• SUPPLIED MATERIAL
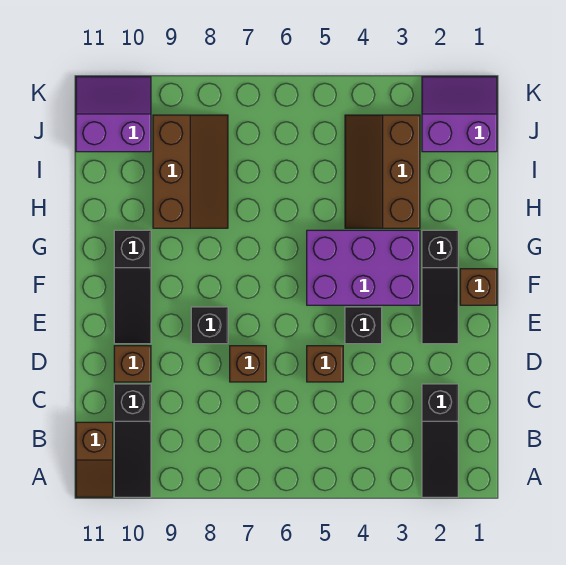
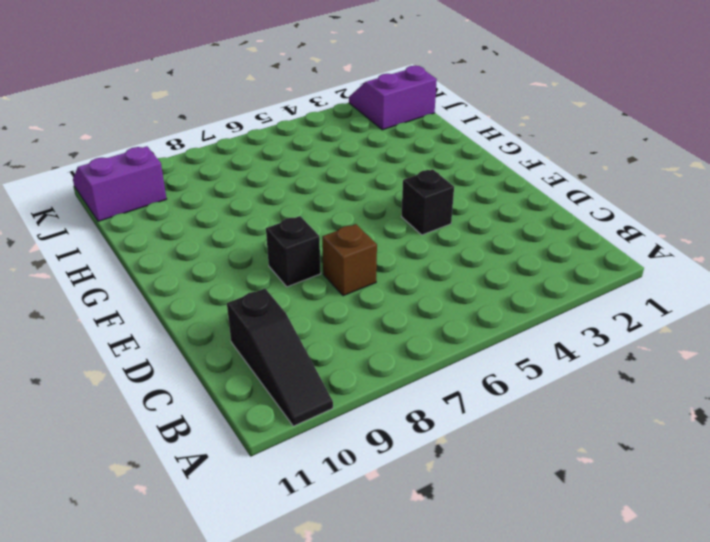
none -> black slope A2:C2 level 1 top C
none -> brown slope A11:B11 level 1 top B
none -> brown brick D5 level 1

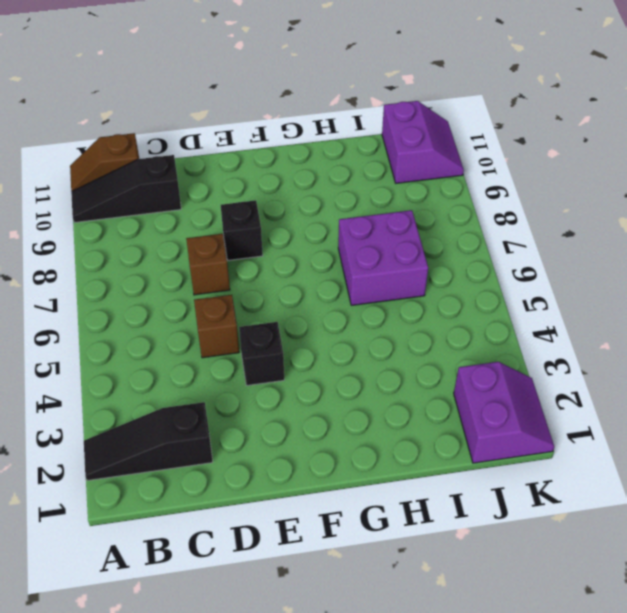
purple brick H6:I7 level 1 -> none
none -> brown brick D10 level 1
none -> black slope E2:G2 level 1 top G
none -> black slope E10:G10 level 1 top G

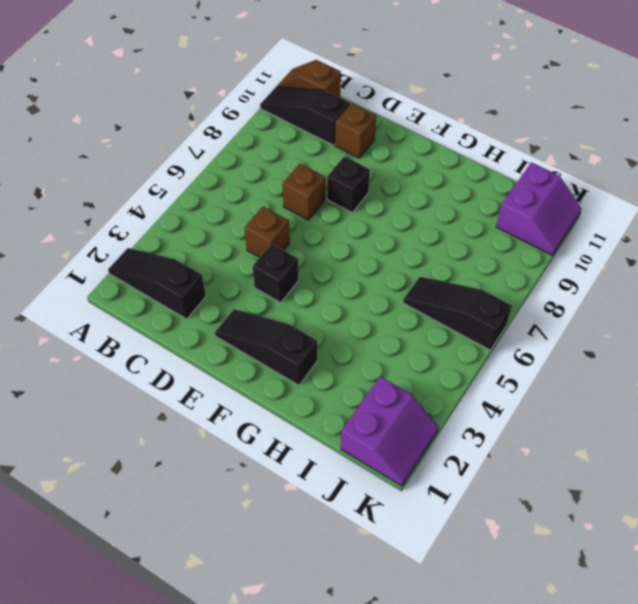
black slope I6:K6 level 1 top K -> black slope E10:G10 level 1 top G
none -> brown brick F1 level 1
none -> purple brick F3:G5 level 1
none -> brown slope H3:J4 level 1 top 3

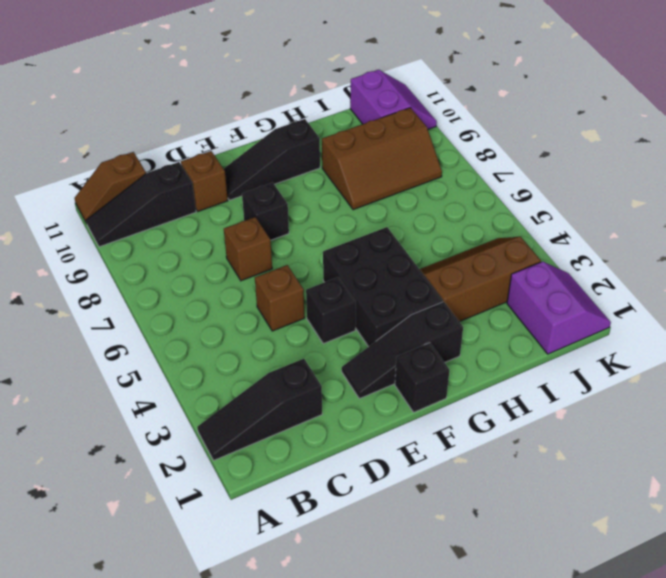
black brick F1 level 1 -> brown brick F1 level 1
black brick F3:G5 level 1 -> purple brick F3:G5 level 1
--
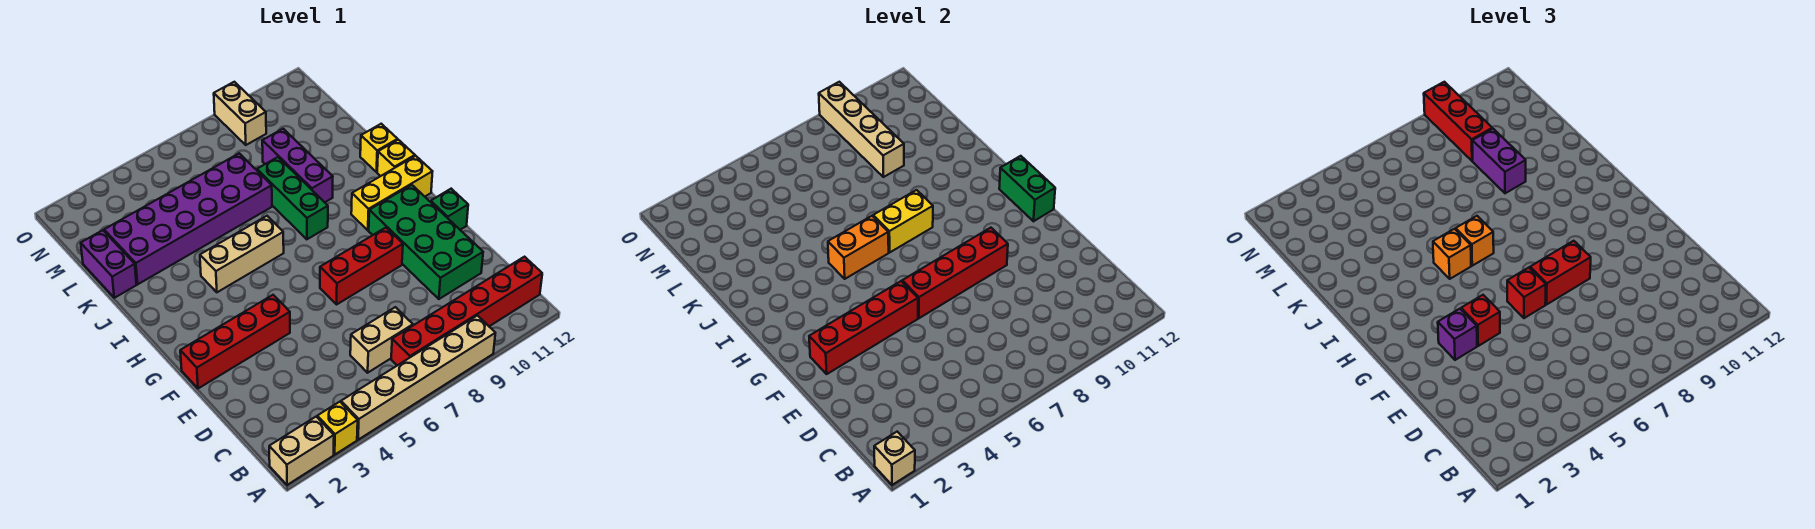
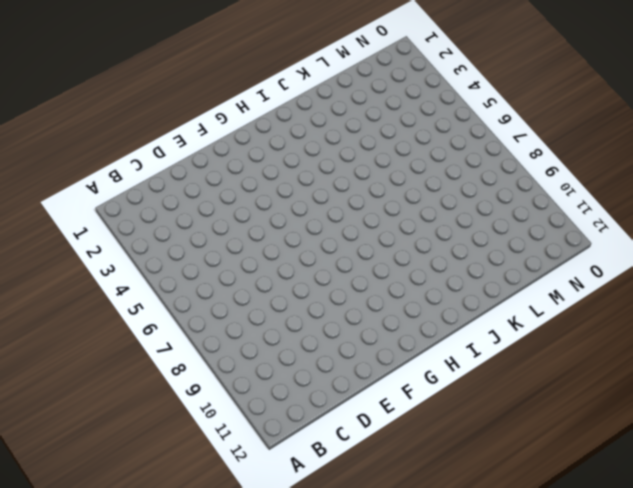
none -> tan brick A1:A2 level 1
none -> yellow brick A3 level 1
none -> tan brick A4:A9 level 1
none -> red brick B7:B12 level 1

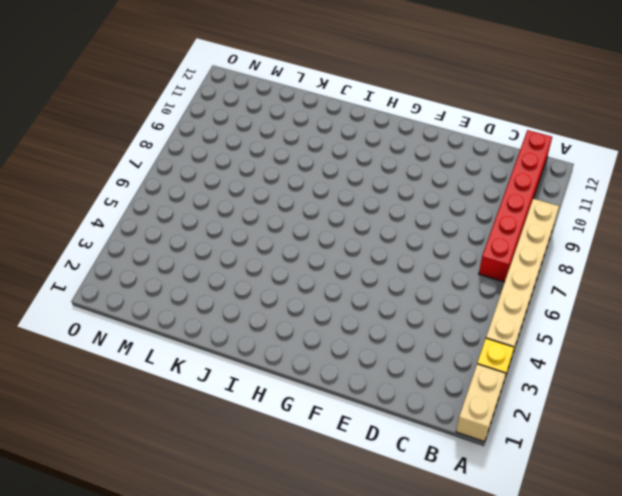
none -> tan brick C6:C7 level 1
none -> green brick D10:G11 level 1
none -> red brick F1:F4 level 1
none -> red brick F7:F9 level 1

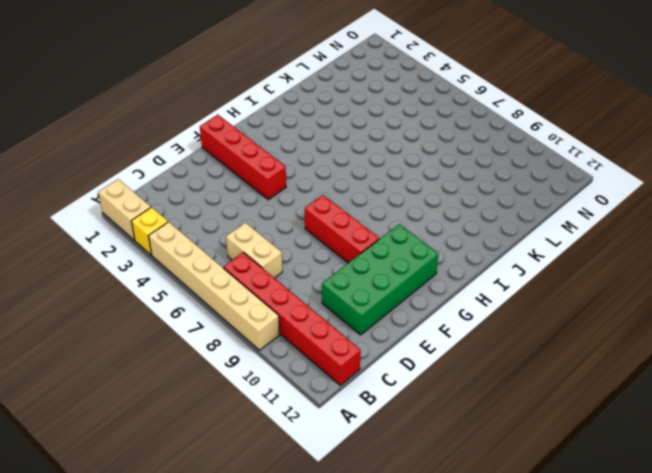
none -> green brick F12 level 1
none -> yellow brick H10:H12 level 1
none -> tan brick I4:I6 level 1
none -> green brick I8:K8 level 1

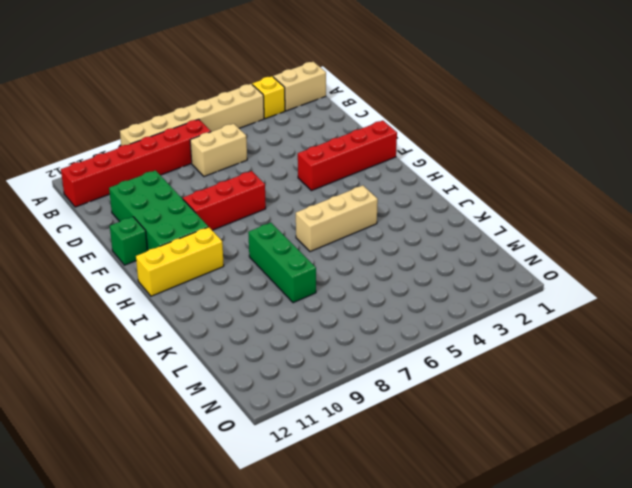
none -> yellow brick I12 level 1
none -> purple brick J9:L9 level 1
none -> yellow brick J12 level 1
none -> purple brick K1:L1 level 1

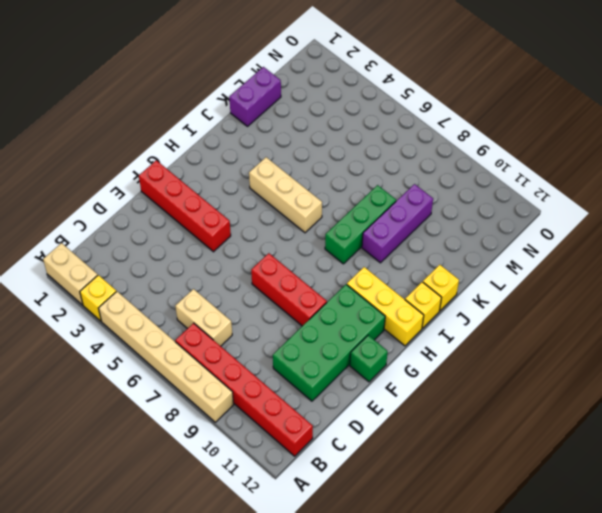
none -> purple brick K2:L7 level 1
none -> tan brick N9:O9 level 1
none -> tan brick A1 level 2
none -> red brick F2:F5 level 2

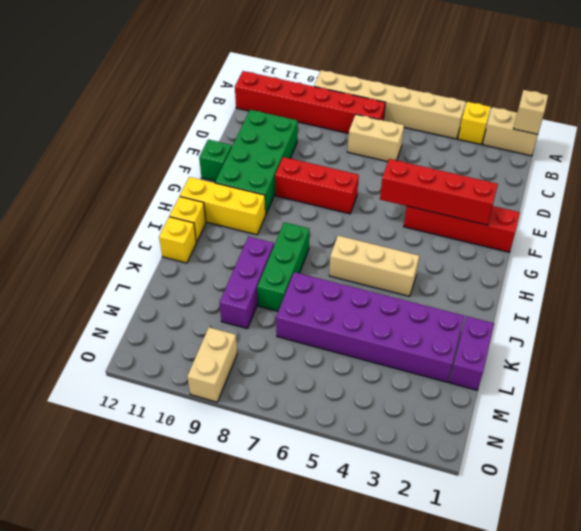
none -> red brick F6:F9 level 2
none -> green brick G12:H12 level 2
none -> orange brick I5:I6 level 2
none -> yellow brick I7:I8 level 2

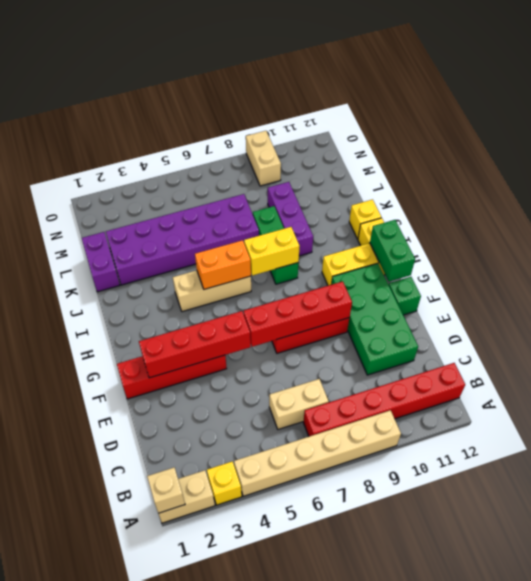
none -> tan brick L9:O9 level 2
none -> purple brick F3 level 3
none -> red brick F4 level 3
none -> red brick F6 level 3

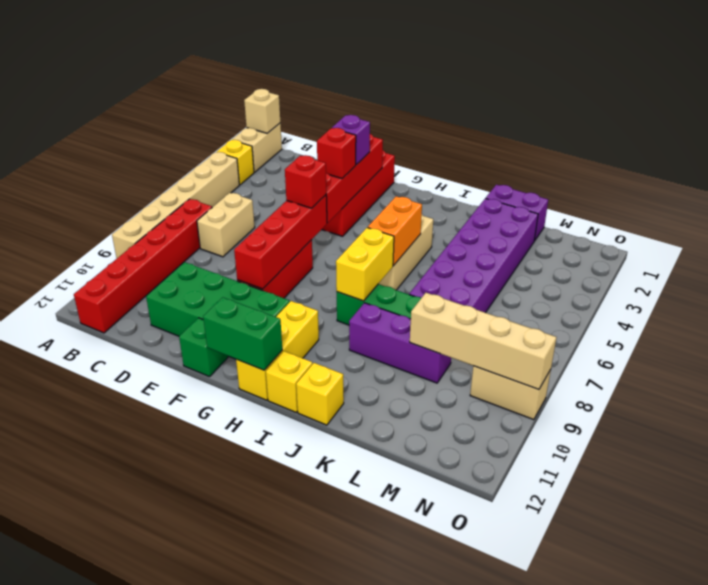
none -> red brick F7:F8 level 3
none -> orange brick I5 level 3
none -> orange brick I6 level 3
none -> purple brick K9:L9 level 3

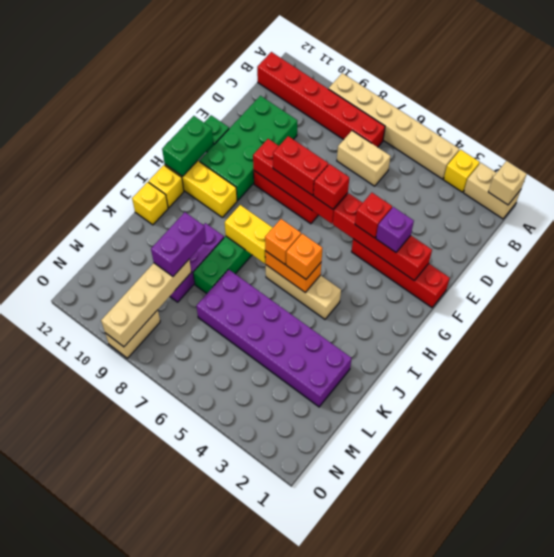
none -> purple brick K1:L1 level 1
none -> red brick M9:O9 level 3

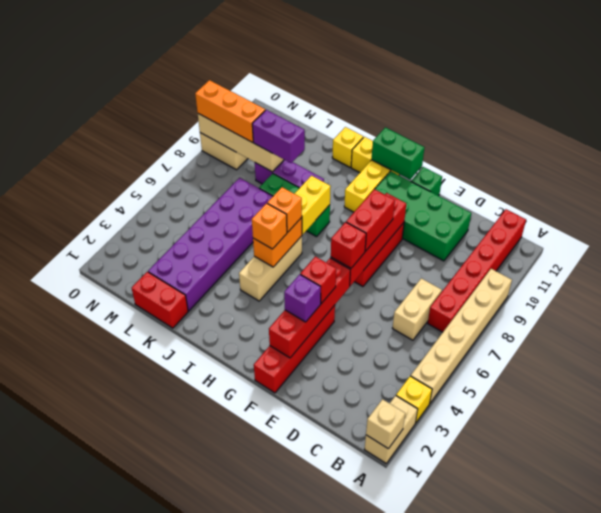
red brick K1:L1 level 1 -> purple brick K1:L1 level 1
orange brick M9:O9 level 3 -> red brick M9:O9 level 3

• WORK ORDER
Using the entries above, transcribe exactly from the line that has "none -> tan brick A4:A9 level 1" through the line that has "orange brick M9:O9". Pictures are dropped.

• RESULT FOR THIS EXERCISE
none -> tan brick A4:A9 level 1
none -> red brick B7:B12 level 1

none -> tan brick C6:C7 level 1
none -> green brick D10:G11 level 1
none -> red brick F1:F4 level 1
none -> red brick F7:F9 level 1

none -> green brick F12 level 1
none -> yellow brick H10:H12 level 1
none -> tan brick I4:I6 level 1
none -> green brick I8:K8 level 1

none -> yellow brick I12 level 1
none -> purple brick J9:L9 level 1
none -> yellow brick J12 level 1
none -> purple brick K1:L1 level 1

none -> purple brick K2:L7 level 1
none -> tan brick N9:O9 level 1
none -> tan brick A1 level 2
none -> red brick F2:F5 level 2

none -> red brick F6:F9 level 2
none -> green brick G12:H12 level 2
none -> orange brick I5:I6 level 2
none -> yellow brick I7:I8 level 2

none -> tan brick L9:O9 level 2
none -> purple brick F3 level 3
none -> red brick F4 level 3
none -> red brick F6 level 3

none -> red brick F7:F8 level 3
none -> orange brick I5 level 3
none -> orange brick I6 level 3
none -> purple brick K9:L9 level 3

none -> purple brick K1:L1 level 1
none -> red brick M9:O9 level 3

red brick K1:L1 level 1 -> purple brick K1:L1 level 1
orange brick M9:O9 level 3 -> red brick M9:O9 level 3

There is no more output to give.